▶ _Required work_:
From the line below that contains "green brick A7" to the line that contains "pink brick H1 level 1 -> none", repeat every line exactly, both ends included, and nothing else.

[Spatial object tracking data]
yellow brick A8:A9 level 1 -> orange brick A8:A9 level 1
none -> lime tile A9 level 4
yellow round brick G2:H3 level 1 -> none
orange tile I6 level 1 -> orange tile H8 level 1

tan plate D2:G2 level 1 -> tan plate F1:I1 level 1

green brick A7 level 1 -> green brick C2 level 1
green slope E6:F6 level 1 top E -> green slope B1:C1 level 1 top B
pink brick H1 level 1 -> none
...
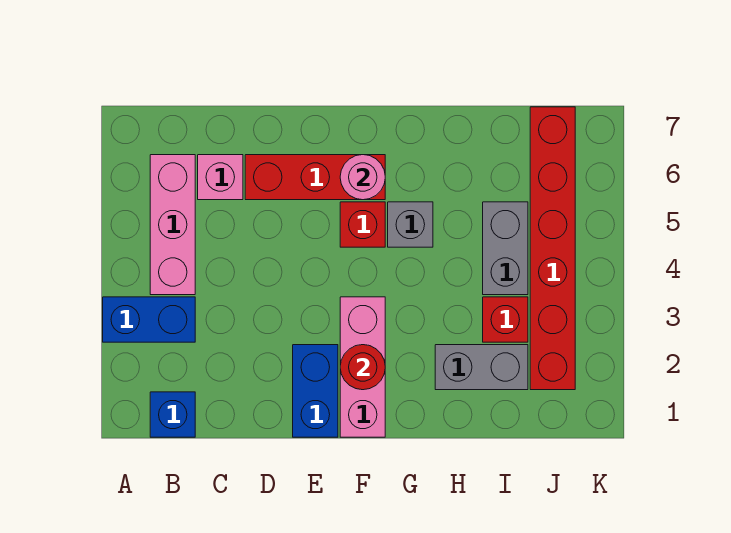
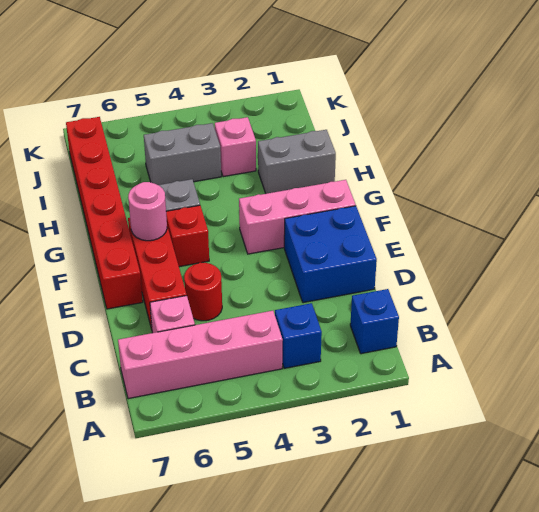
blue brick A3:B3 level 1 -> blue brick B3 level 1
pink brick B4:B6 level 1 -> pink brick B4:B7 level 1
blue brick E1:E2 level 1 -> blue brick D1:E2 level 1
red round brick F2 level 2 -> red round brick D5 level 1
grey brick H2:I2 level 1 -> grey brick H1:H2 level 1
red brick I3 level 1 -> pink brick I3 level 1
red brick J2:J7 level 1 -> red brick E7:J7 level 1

▶ _Your solution_:
green brick A7 level 1 -> green brick C2 level 1
green slope E6:F6 level 1 top E -> green slope B1:C1 level 1 top B
pink brick H1 level 1 -> none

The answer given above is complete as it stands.